• Listed entries:
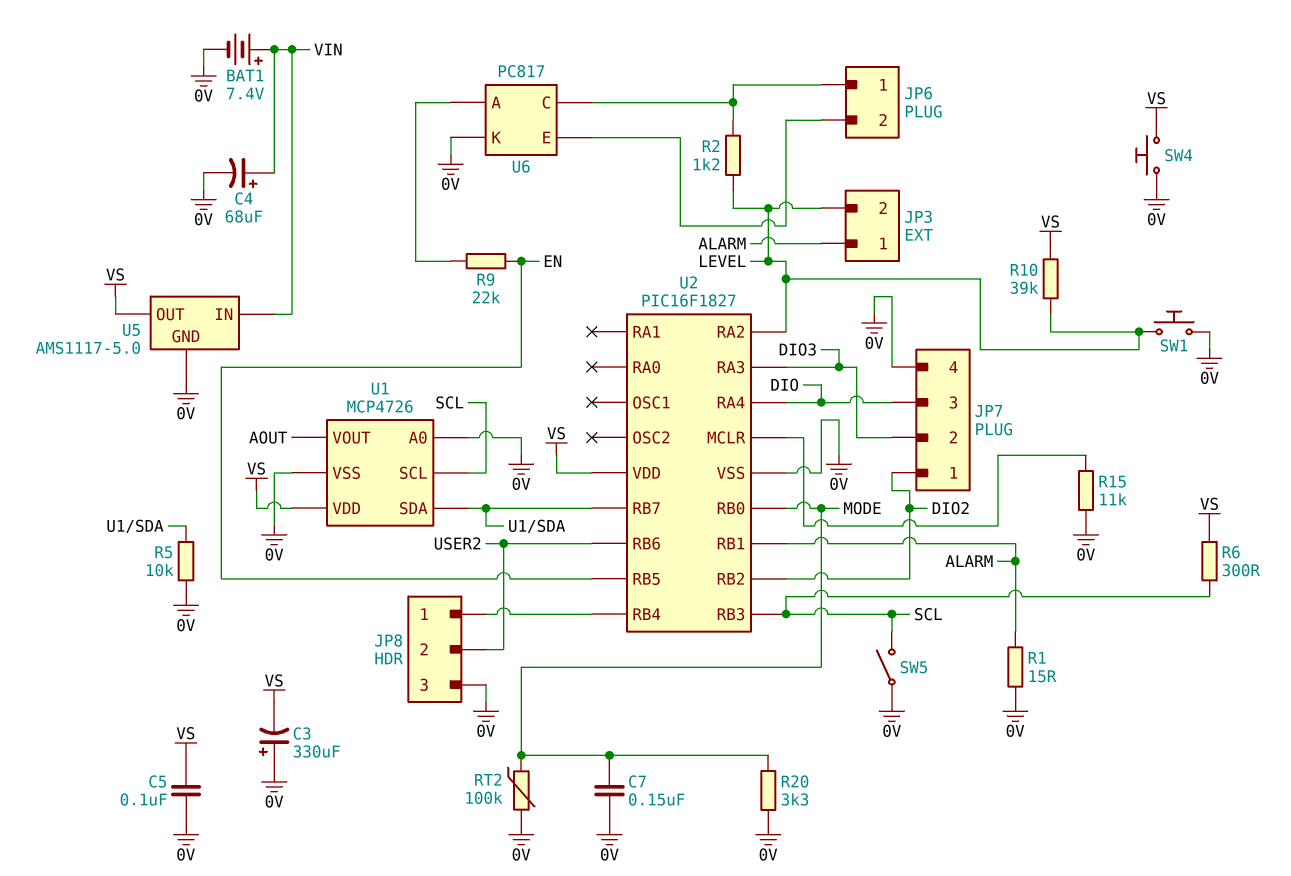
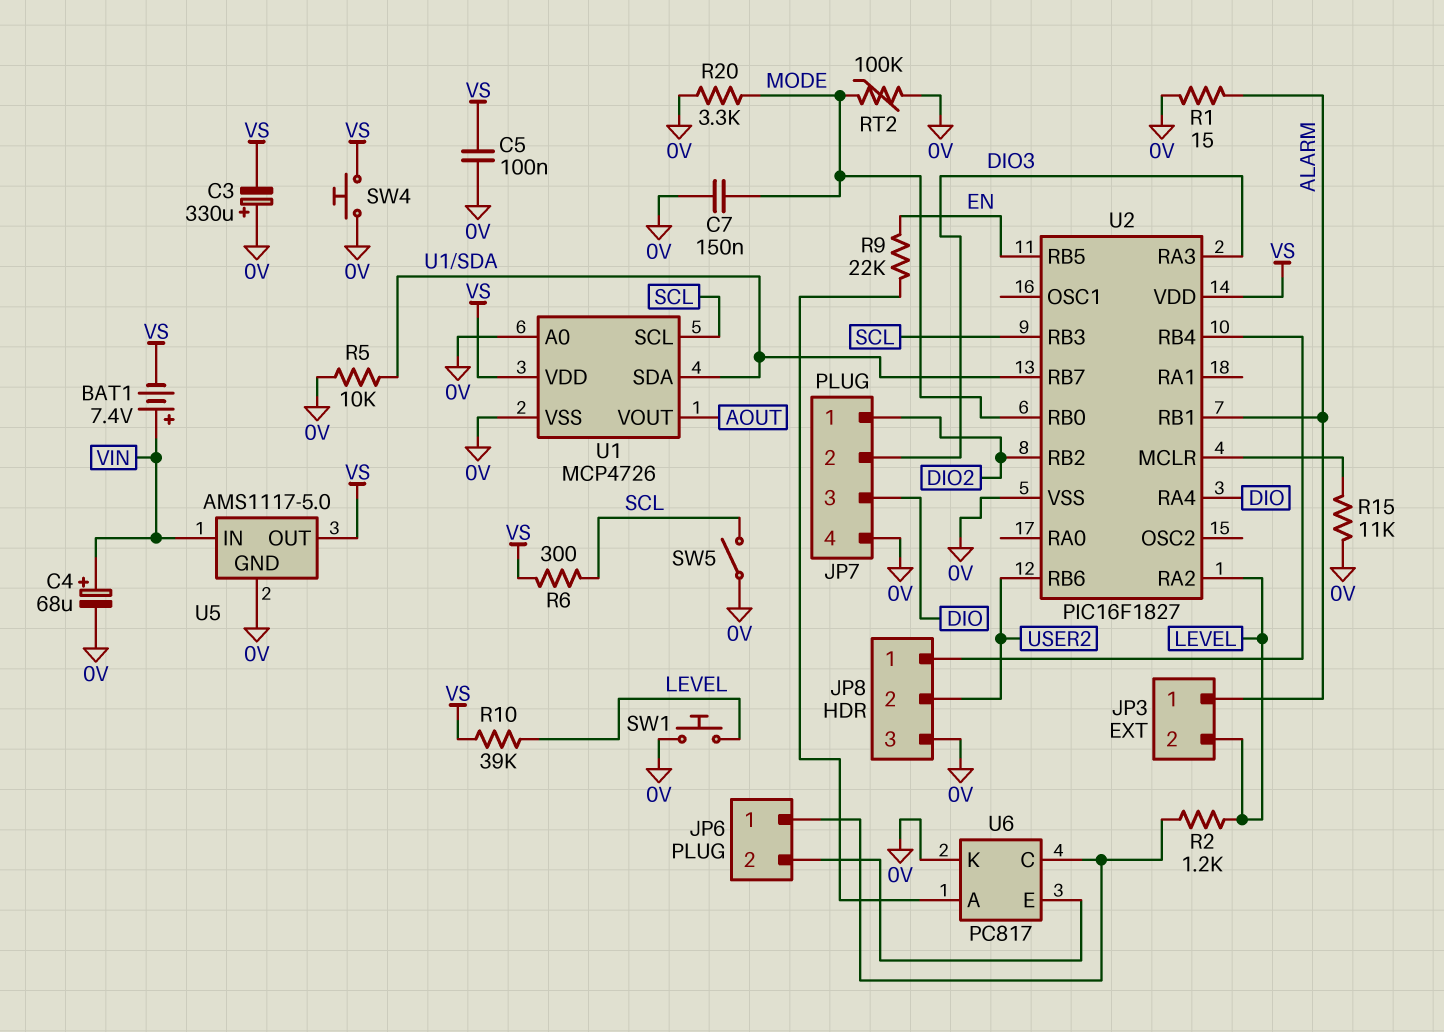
BAT1: 7.4V (plus VIN, minus 0V) -> 7.4V (plus VIN, minus VS)

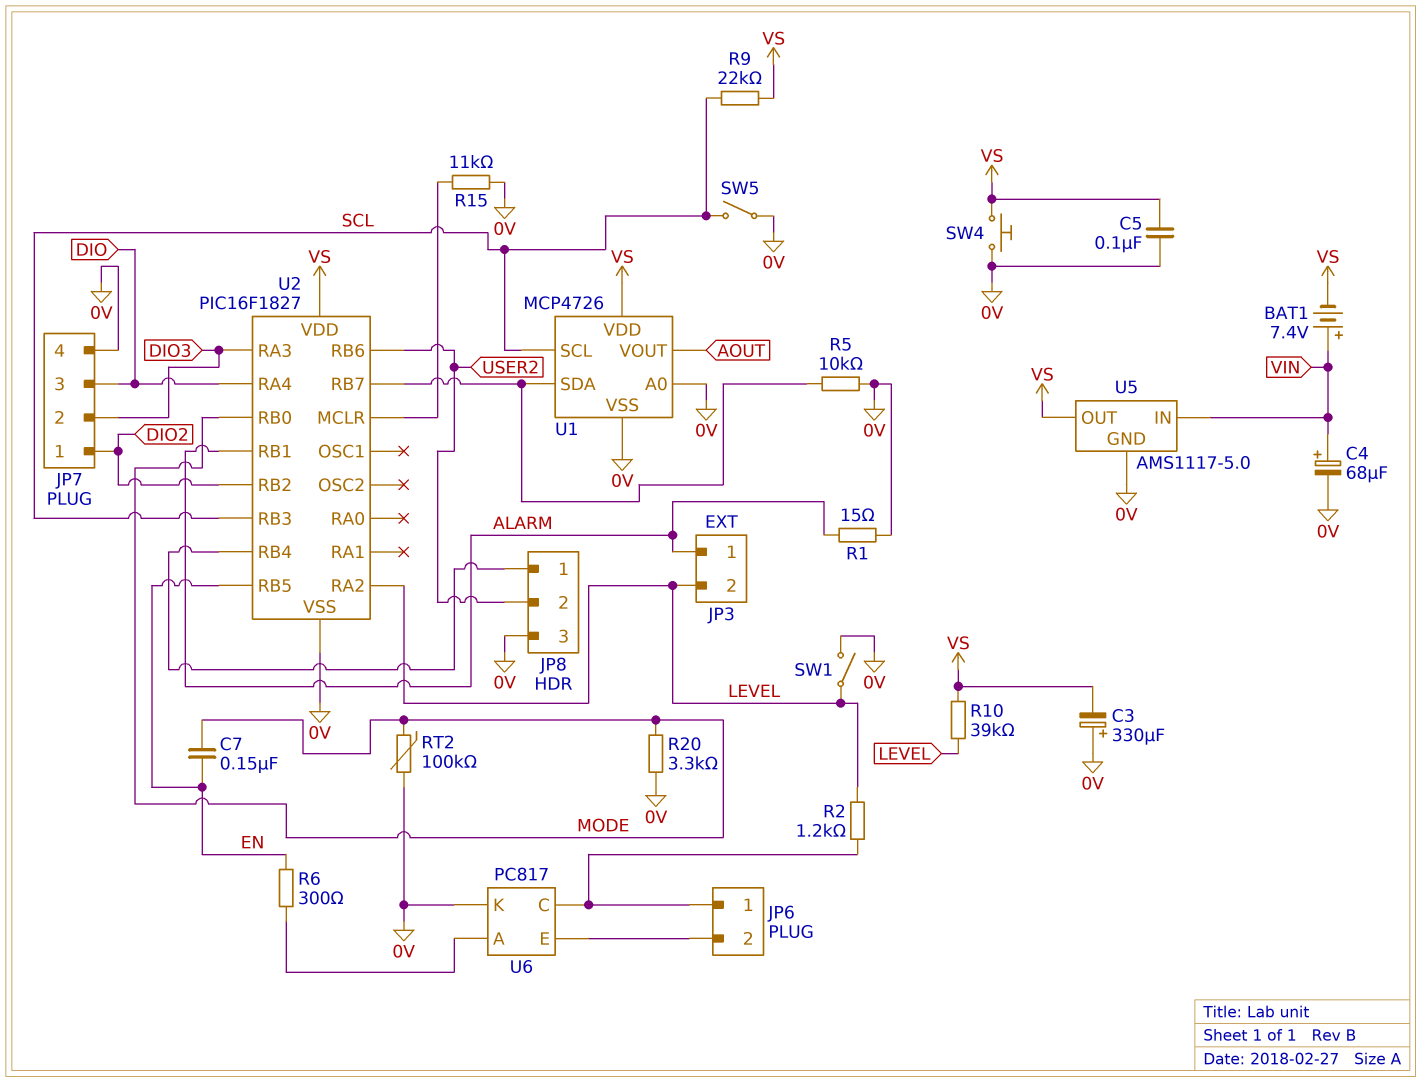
C7: 150nF (0V, MODE) -> 150nF (EN, MODE)
R6: 300 (SCL, VS) -> 300 (EN, U6/A)
R9: 22k (EN, U6/A) -> 22k (SCL, VS)
SW1: button (0V, LEVEL) -> switch (0V, LEVEL)

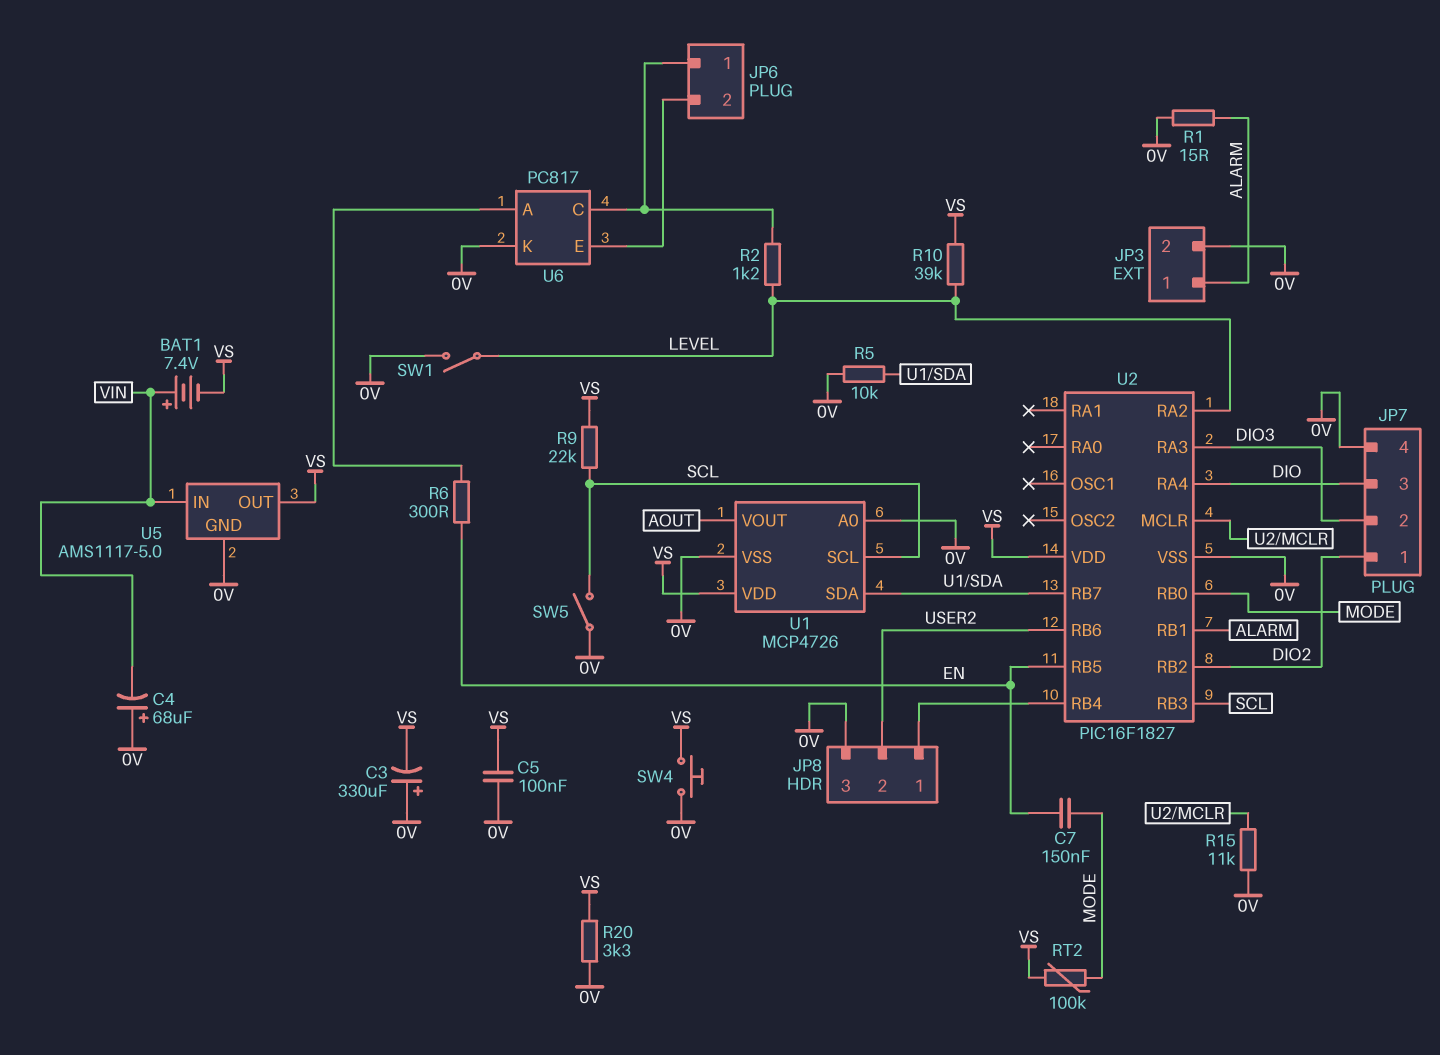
C4: 68uF (plus VIN, minus 0V) -> 68uF (plus 0V, minus VIN)
JP3 pin 2: LEVEL -> 0V
R20: 3.3k (0V, MODE) -> 3.3k (0V, VS)
RT2: 100k (0V, MODE) -> 100k (MODE, VS)

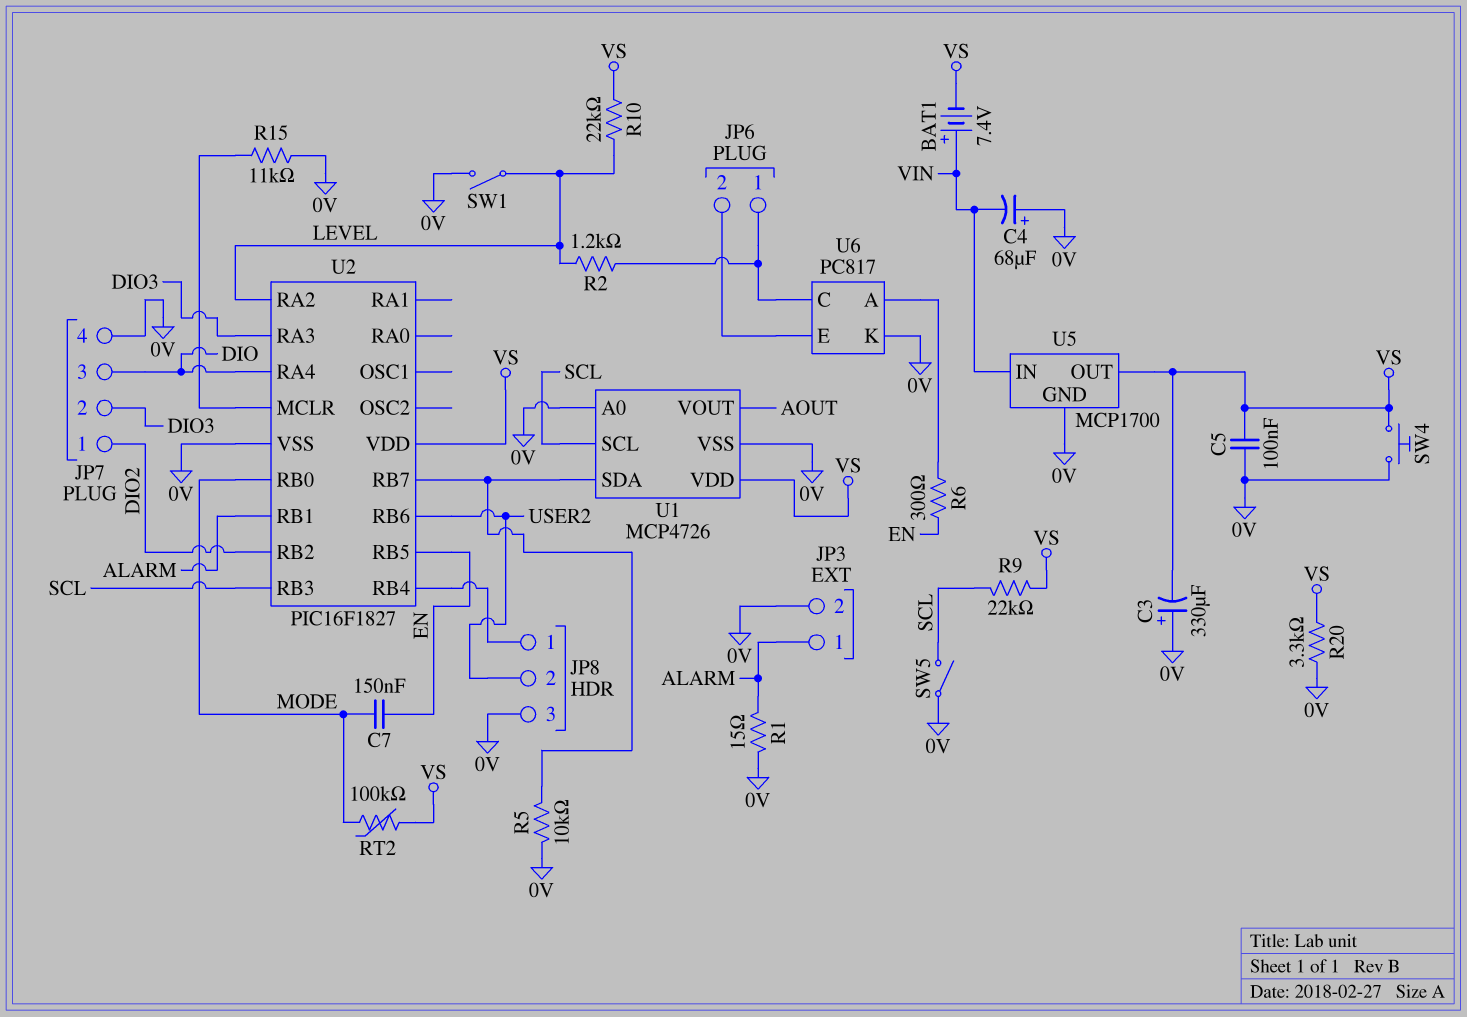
R10: 39k (LEVEL, VS) -> 22k (LEVEL, VS)
U5: AMS1117-5.0 -> MCP1700

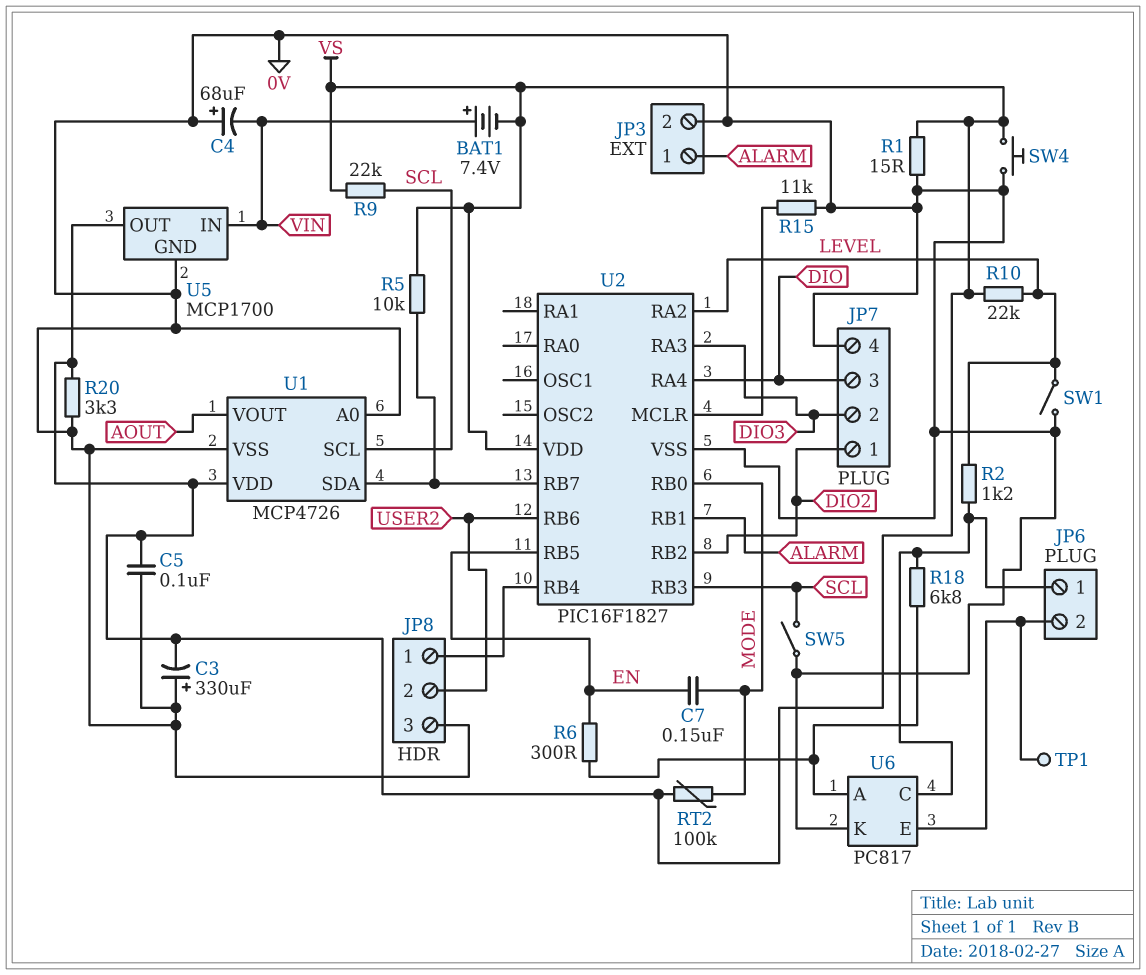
R1: 15 (0V, ALARM) -> 15 (0V, VS)
R5: 10k (0V, U1/SDA) -> 10k (U1/SDA, VS)
R18: none -> 6.8k (JP6/1, U6/A)
TP1: none -> test point (JP6/2)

• Assigned task:
After removing the pictures, restate the whole listing above word for word.

• Answer space:
BAT1: 7.4V (plus VIN, minus 0V) -> 7.4V (plus VIN, minus VS)

C7: 150nF (0V, MODE) -> 150nF (EN, MODE)
R6: 300 (SCL, VS) -> 300 (EN, U6/A)
R9: 22k (EN, U6/A) -> 22k (SCL, VS)
SW1: button (0V, LEVEL) -> switch (0V, LEVEL)

C4: 68uF (plus VIN, minus 0V) -> 68uF (plus 0V, minus VIN)
JP3 pin 2: LEVEL -> 0V
R20: 3.3k (0V, MODE) -> 3.3k (0V, VS)
RT2: 100k (0V, MODE) -> 100k (MODE, VS)

R10: 39k (LEVEL, VS) -> 22k (LEVEL, VS)
U5: AMS1117-5.0 -> MCP1700

R1: 15 (0V, ALARM) -> 15 (0V, VS)
R5: 10k (0V, U1/SDA) -> 10k (U1/SDA, VS)
R18: none -> 6.8k (JP6/1, U6/A)
TP1: none -> test point (JP6/2)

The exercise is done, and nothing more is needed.